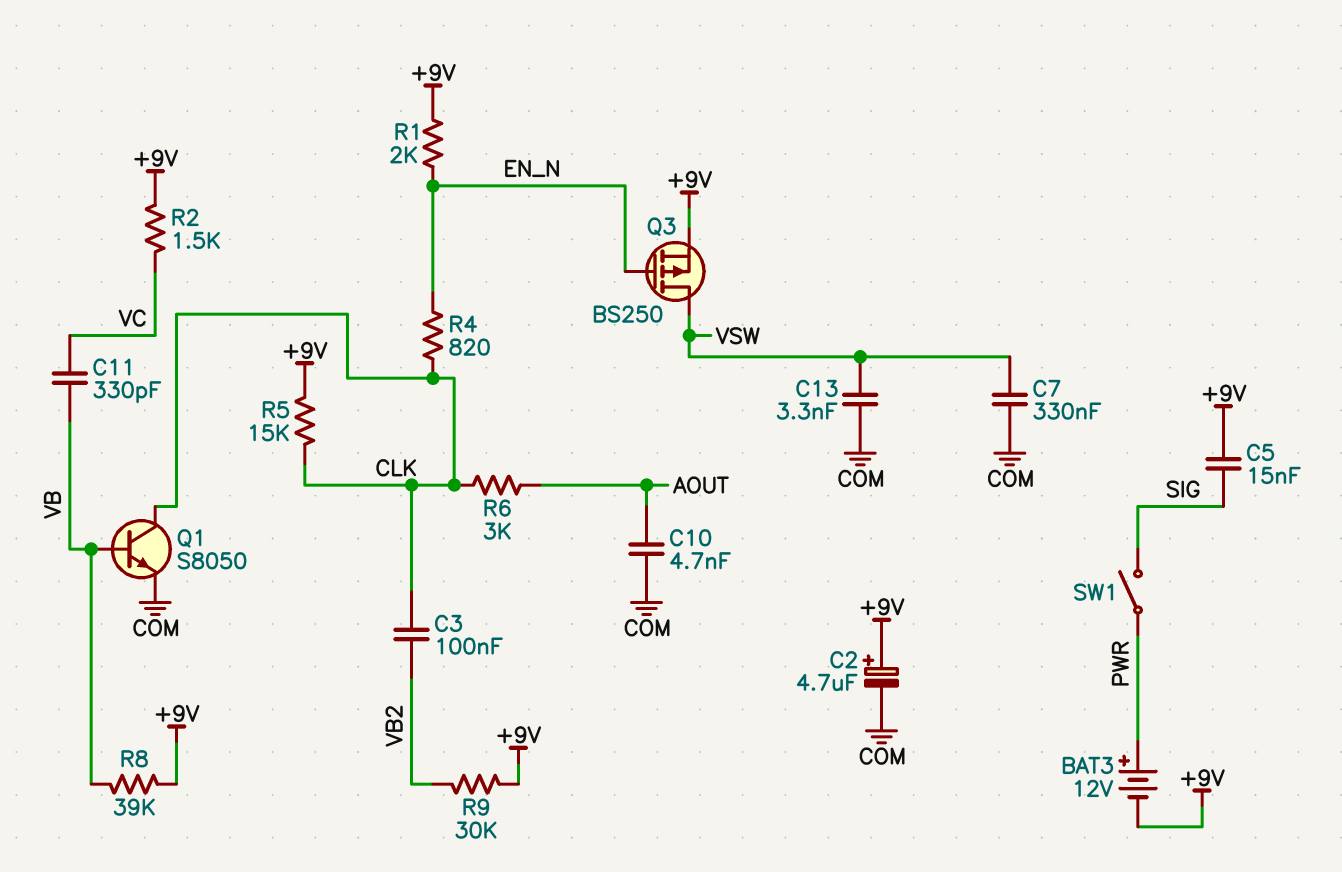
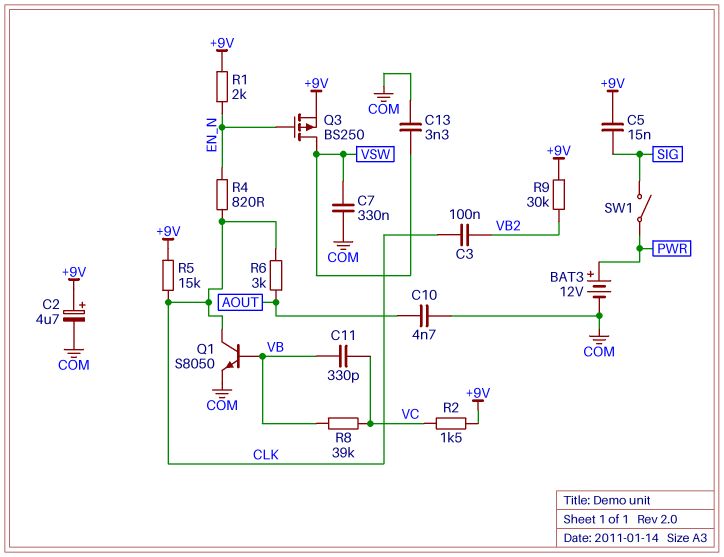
BAT3: 12V (plus PWR, minus +9V) -> 12V (plus PWR, minus COM)
R8: 39k (+9V, VB) -> 39k (VB, VC)

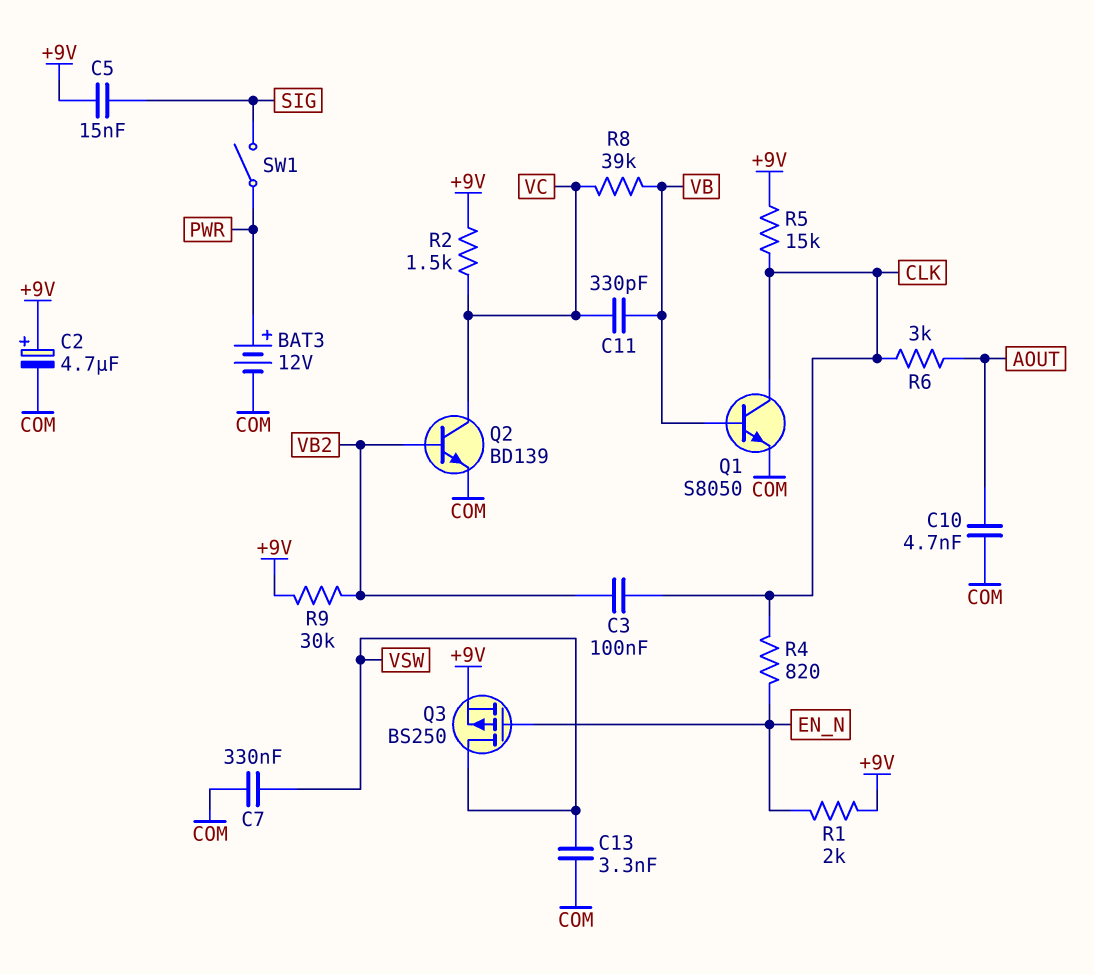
Q2: none -> NPN BD139 (B VB2, C VC, E COM)

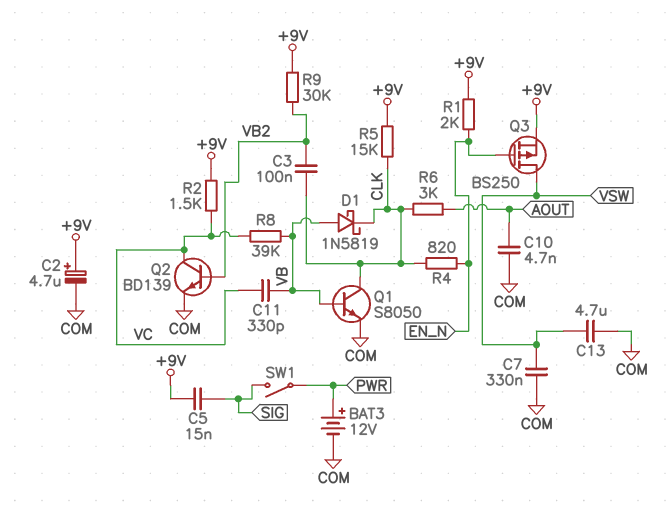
C13: 3.3nF (COM, VSW) -> 4.7uF (COM, VSW)
D1: none -> schottky 1N5819 (A VB, K CLK)

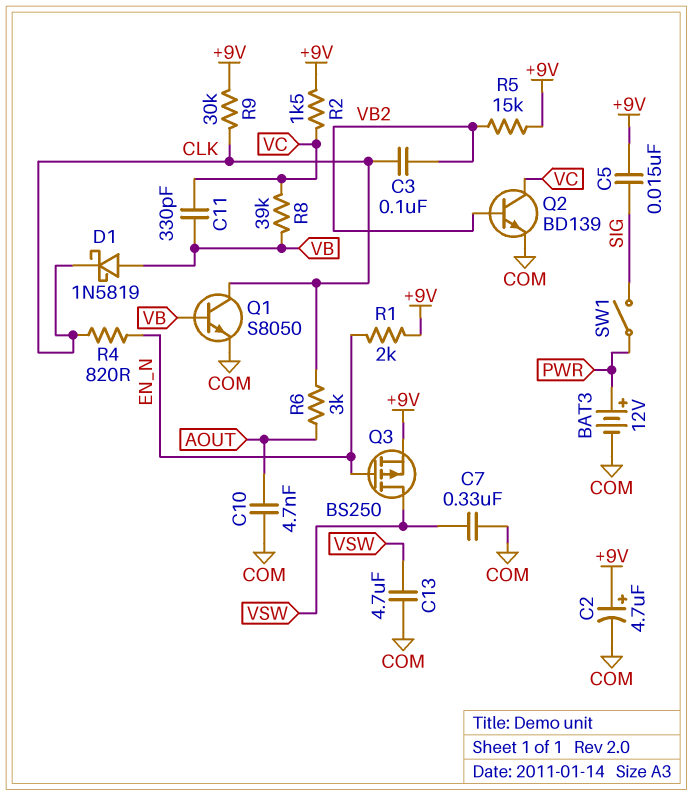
R5: 15k (+9V, CLK) -> 15k (+9V, VB2)
R9: 30k (+9V, VB2) -> 30k (+9V, CLK)

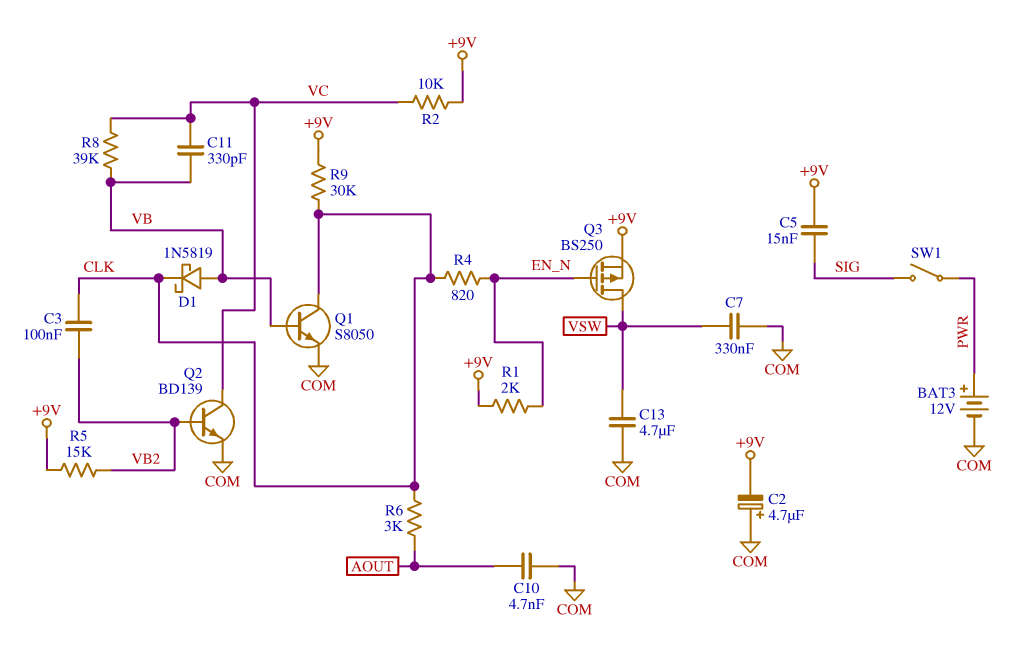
C2: 4.7uF (plus +9V, minus COM) -> 4.7uF (plus COM, minus +9V)
R2: 1.5k (+9V, VC) -> 10k (+9V, VC)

┄┄┄┄┄┄┄┄┄┄

No pictures belong in the copy; quote exactly the lines from the line containing "Q2: none -> NPN BD139 (B VB2, C VC, E COM)" through the final line of the material, both ends included.

Q2: none -> NPN BD139 (B VB2, C VC, E COM)

C13: 3.3nF (COM, VSW) -> 4.7uF (COM, VSW)
D1: none -> schottky 1N5819 (A VB, K CLK)

R5: 15k (+9V, CLK) -> 15k (+9V, VB2)
R9: 30k (+9V, VB2) -> 30k (+9V, CLK)

C2: 4.7uF (plus +9V, minus COM) -> 4.7uF (plus COM, minus +9V)
R2: 1.5k (+9V, VC) -> 10k (+9V, VC)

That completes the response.